=== Entries provided ===
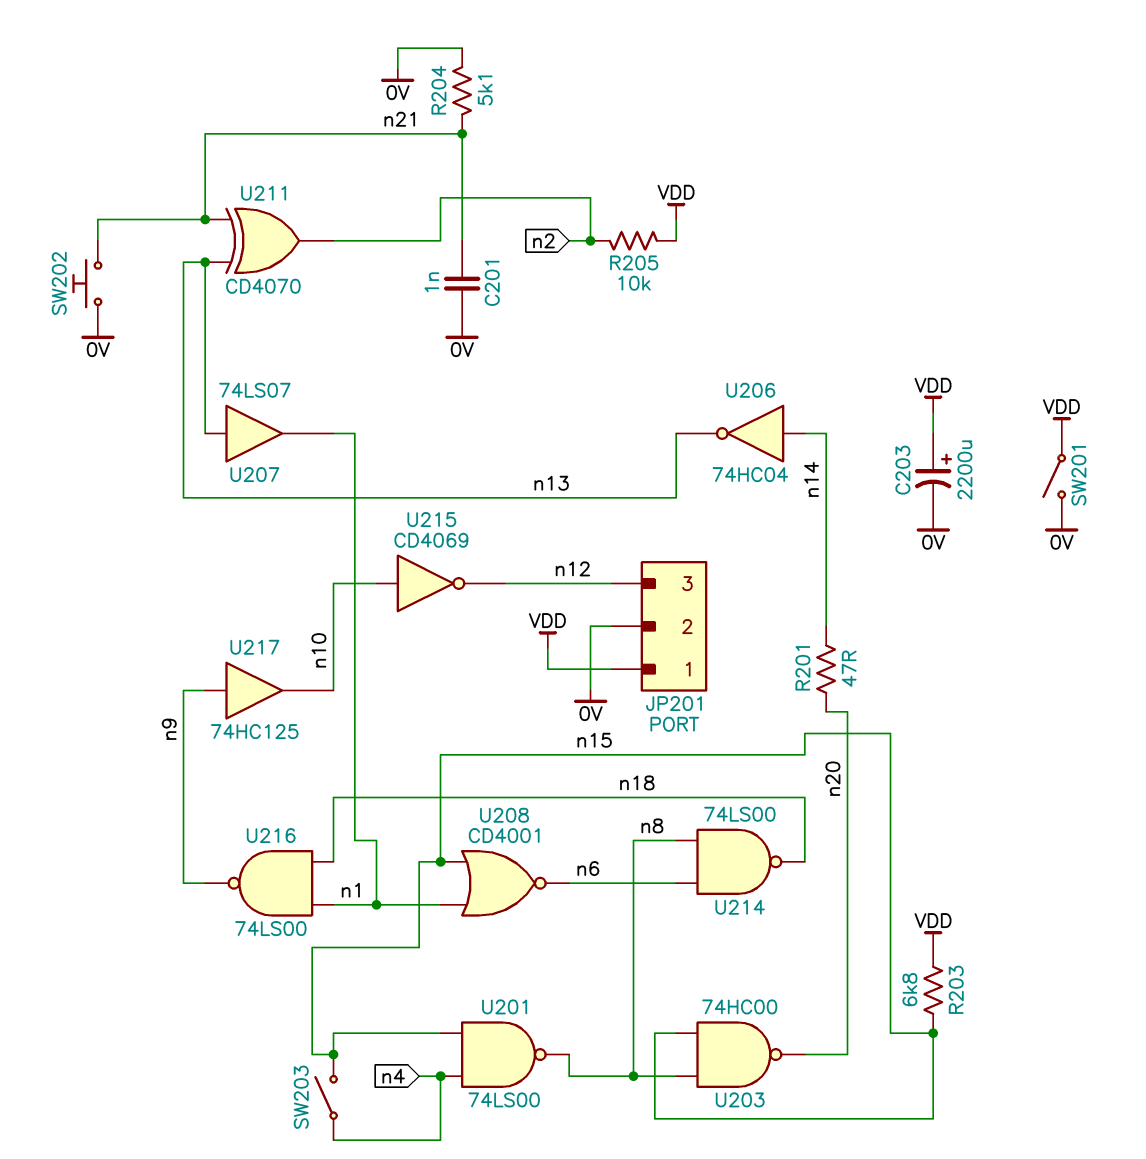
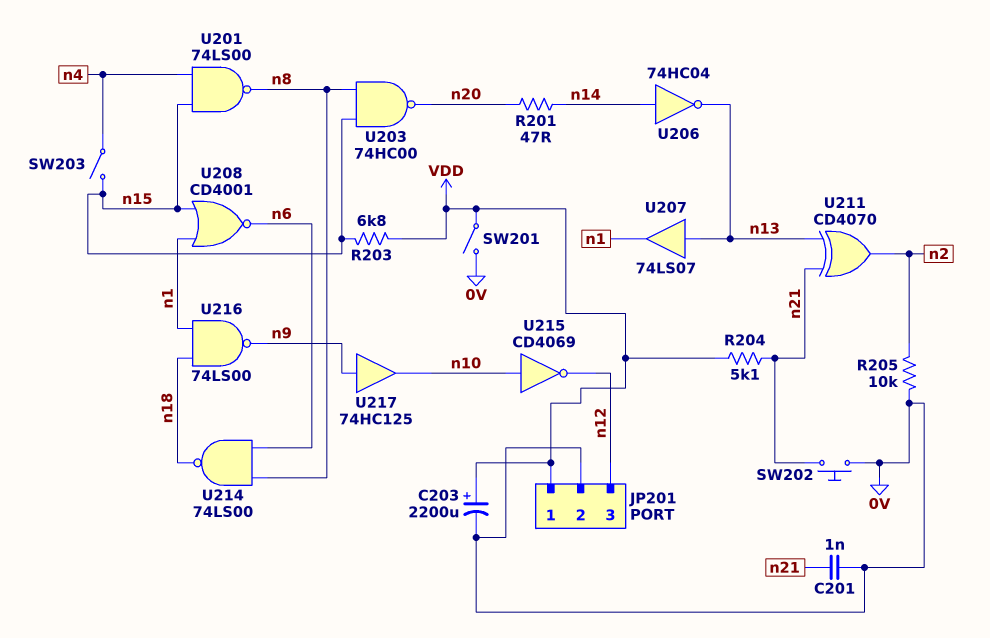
R204: 5.1k (0V, n21) -> 5.1k (VDD, n21)
R205: 10k (VDD, n2) -> 10k (0V, n2)

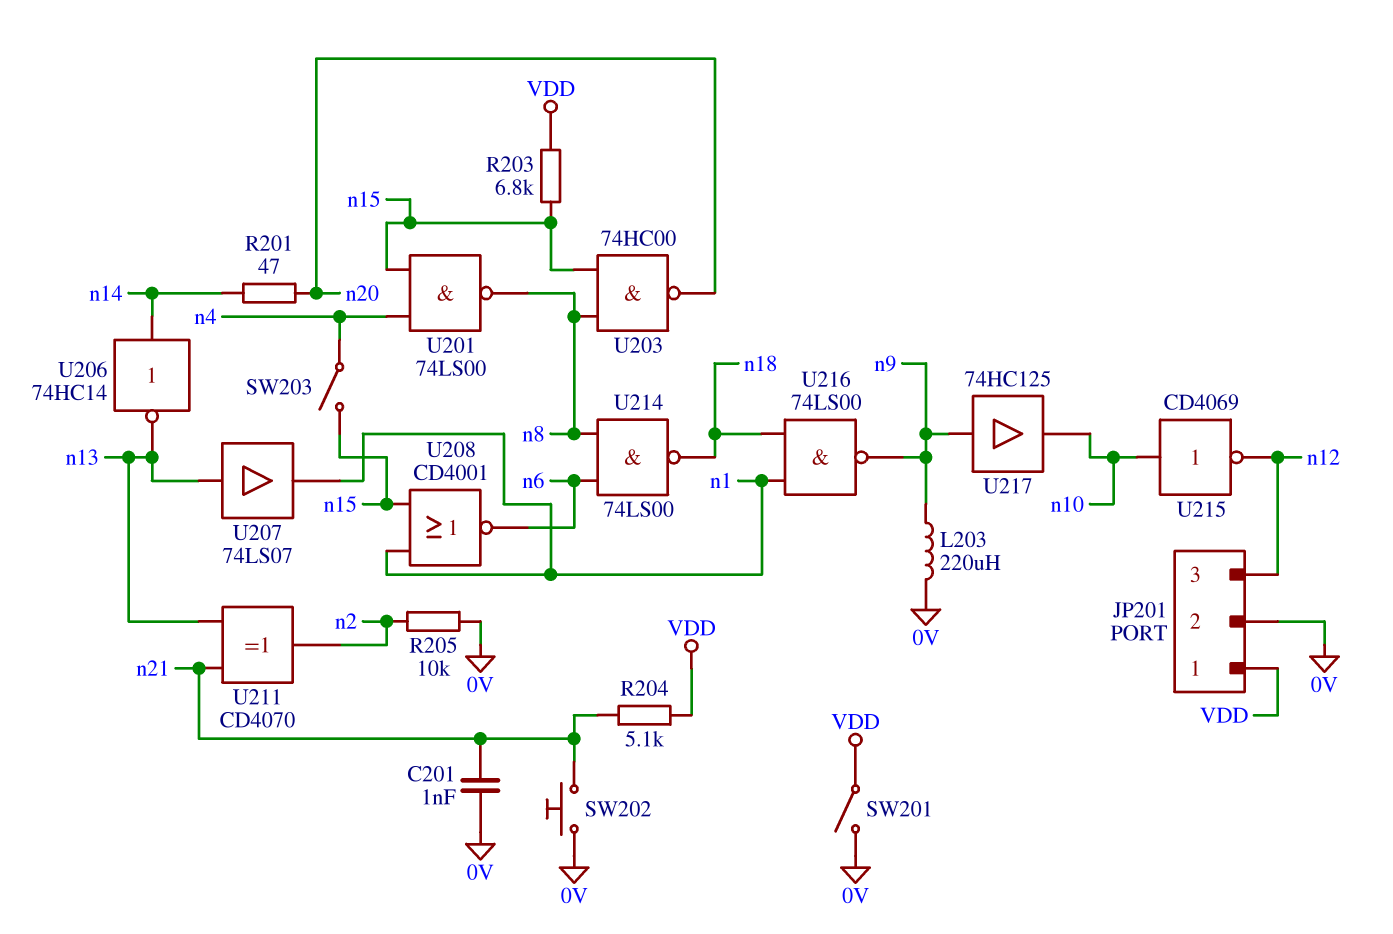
C203: 2200uF (plus VDD, minus 0V) -> none
L203: none -> 220uH (0V, n9)
U206: NOT 74HC04 (in n14, out n13) -> NOT 74HC14 (in n14, out n13)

=== Description of the task ===
Print the full listing above exactly. Pictures stay out of the copy.

=== Result of this exercise ===
R204: 5.1k (0V, n21) -> 5.1k (VDD, n21)
R205: 10k (VDD, n2) -> 10k (0V, n2)

C203: 2200uF (plus VDD, minus 0V) -> none
L203: none -> 220uH (0V, n9)
U206: NOT 74HC04 (in n14, out n13) -> NOT 74HC14 (in n14, out n13)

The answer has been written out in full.